Repeat exactly the lines below that lie between the line with "red eraser: 4 -> 3" and the line with "white pot: 0 -> 2", counting both of those lines as part of the answer.
Source information Block Start
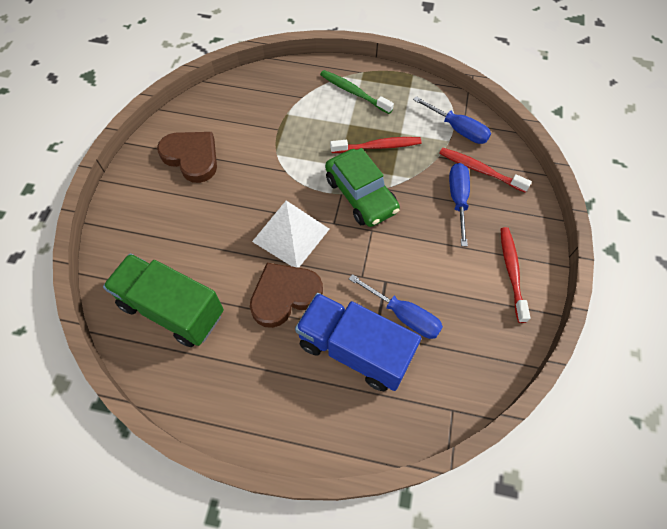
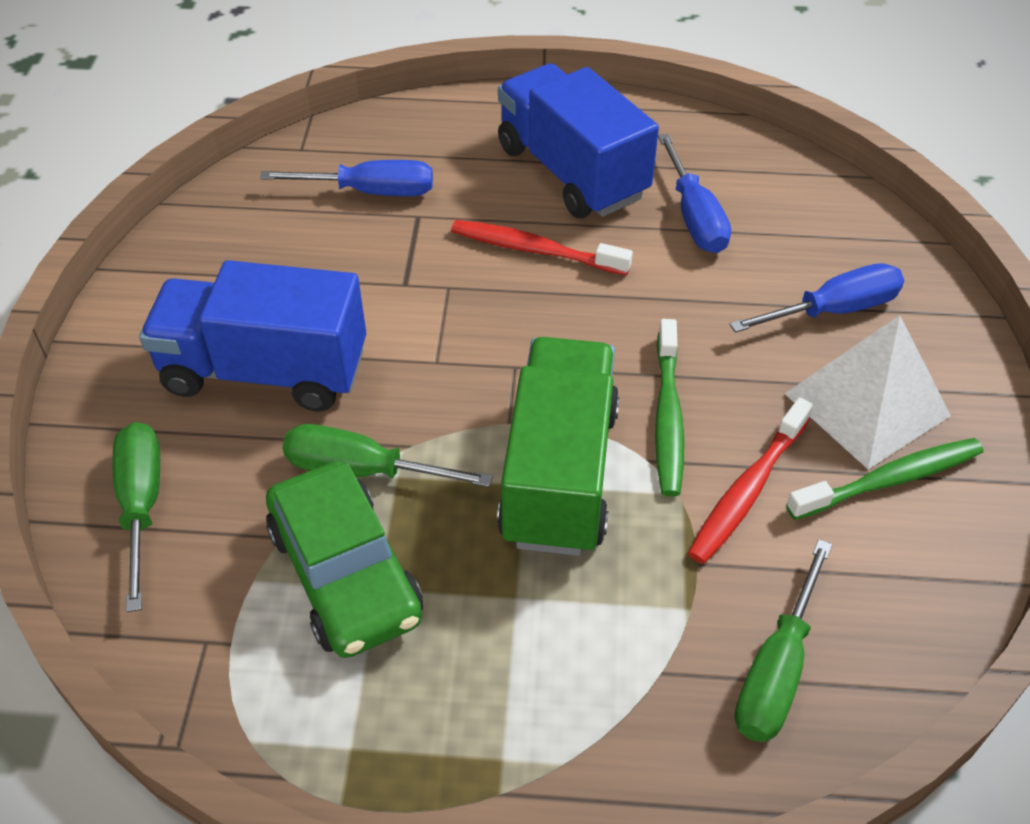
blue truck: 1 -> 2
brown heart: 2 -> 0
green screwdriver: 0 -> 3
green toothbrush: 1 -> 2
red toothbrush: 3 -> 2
Source information Block End
Source information Block Start
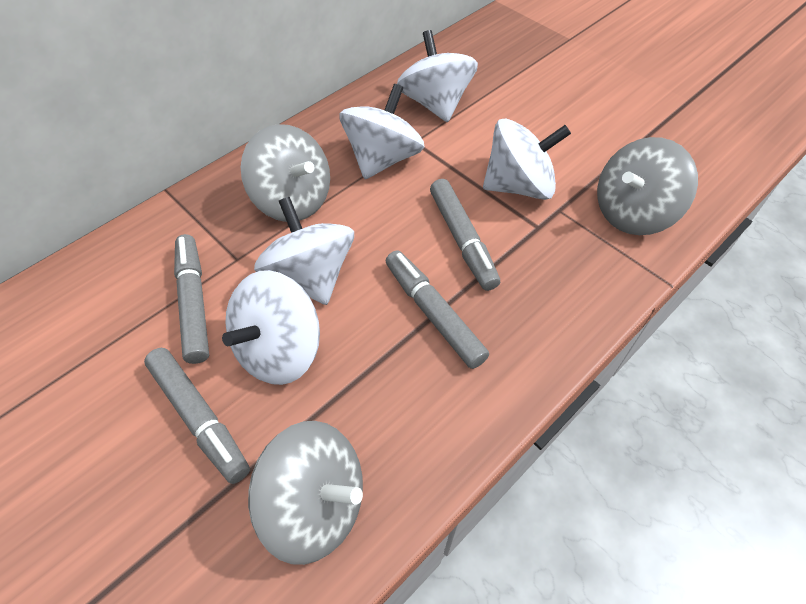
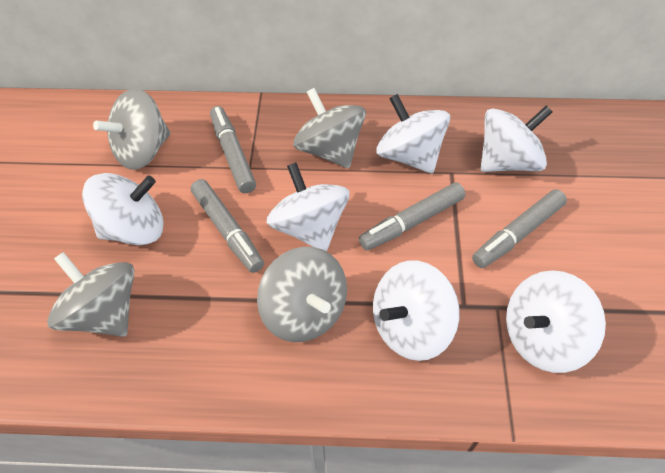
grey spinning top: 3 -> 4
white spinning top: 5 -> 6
Source information Block End
Source information Block Start
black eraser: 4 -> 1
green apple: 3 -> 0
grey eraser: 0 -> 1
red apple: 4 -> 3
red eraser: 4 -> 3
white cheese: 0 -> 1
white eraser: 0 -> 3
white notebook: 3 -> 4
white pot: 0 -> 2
Source information Block End
(Written reply)
red eraser: 4 -> 3
white cheese: 0 -> 1
white eraser: 0 -> 3
white notebook: 3 -> 4
white pot: 0 -> 2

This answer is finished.